- _EXERCISE DESCRIPTION_:
From the line that includes "167, 361, 235]" down to the final line of the data below, copy every line exactly and leave the rest out.

- _PROVIDED MATERIAL_:
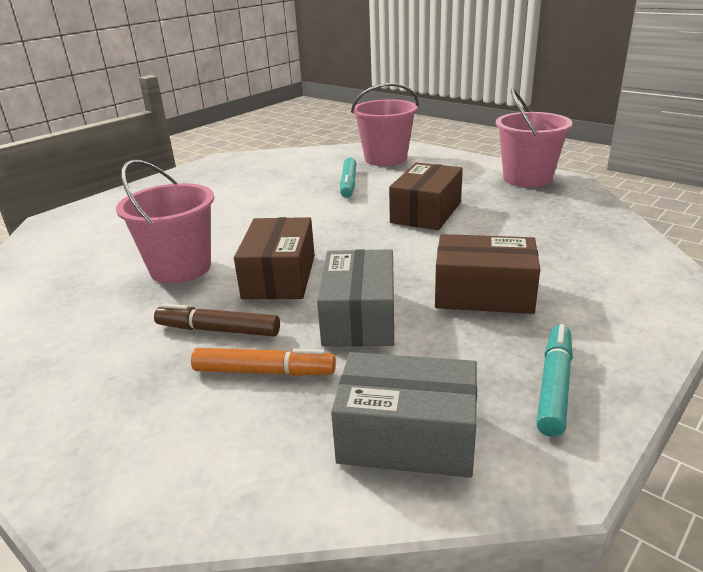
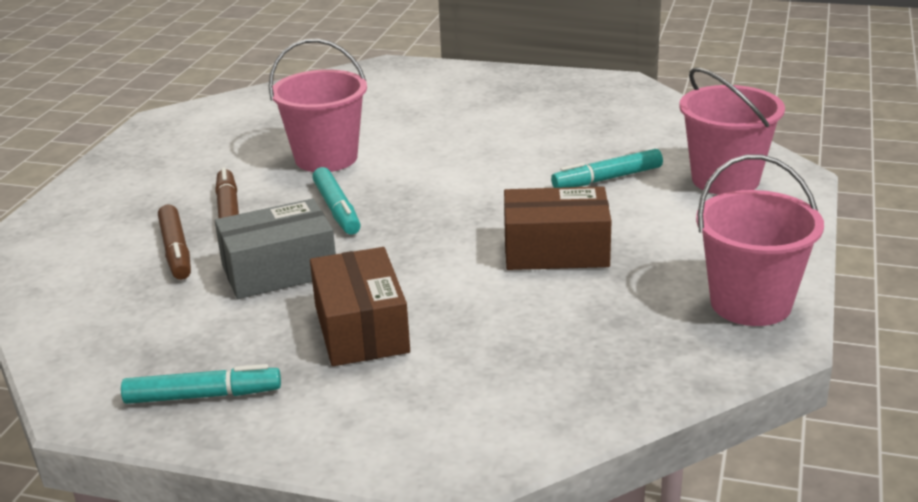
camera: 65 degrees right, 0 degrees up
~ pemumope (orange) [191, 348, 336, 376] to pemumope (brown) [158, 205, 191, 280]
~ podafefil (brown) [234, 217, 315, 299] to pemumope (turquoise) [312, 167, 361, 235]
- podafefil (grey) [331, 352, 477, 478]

- _RESPONSE TO THE TASK_:
~ podafefil (brown) [234, 217, 315, 299] to pemumope (turquoise) [312, 167, 361, 235]
- podafefil (grey) [331, 352, 477, 478]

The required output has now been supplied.